▼

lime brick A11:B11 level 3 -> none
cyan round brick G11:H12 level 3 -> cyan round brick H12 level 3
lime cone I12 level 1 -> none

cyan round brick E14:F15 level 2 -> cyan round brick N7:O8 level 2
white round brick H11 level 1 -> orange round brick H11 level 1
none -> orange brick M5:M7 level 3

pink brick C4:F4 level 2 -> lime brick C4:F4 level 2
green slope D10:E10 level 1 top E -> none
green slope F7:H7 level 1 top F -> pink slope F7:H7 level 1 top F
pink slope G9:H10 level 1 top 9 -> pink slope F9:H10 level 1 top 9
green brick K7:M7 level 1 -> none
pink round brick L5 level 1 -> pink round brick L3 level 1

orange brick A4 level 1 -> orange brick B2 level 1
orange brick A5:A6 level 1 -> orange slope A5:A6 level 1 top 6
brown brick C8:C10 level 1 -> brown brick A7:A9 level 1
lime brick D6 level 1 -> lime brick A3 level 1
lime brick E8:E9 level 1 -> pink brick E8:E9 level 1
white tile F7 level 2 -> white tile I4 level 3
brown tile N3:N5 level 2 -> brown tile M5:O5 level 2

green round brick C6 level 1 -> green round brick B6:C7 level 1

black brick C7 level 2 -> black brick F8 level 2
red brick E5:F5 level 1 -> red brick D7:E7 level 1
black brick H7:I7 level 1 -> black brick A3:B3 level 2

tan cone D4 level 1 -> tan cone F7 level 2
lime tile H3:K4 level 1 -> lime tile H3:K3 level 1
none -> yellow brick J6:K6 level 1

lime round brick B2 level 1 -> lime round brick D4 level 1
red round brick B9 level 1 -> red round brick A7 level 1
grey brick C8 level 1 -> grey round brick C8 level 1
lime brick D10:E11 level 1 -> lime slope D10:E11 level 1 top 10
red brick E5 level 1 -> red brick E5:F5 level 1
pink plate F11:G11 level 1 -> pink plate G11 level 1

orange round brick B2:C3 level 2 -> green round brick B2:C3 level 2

▲

EXERCISE BRIEF
Search the records line by line for the word "round" and copy every line where it appears.

OUTPUT OF THE TASK
cyan round brick G11:H12 level 3 -> cyan round brick H12 level 3
cyan round brick E14:F15 level 2 -> cyan round brick N7:O8 level 2
white round brick H11 level 1 -> orange round brick H11 level 1
pink round brick L5 level 1 -> pink round brick L3 level 1
green round brick C6 level 1 -> green round brick B6:C7 level 1
lime round brick B2 level 1 -> lime round brick D4 level 1
red round brick B9 level 1 -> red round brick A7 level 1
grey brick C8 level 1 -> grey round brick C8 level 1
orange round brick B2:C3 level 2 -> green round brick B2:C3 level 2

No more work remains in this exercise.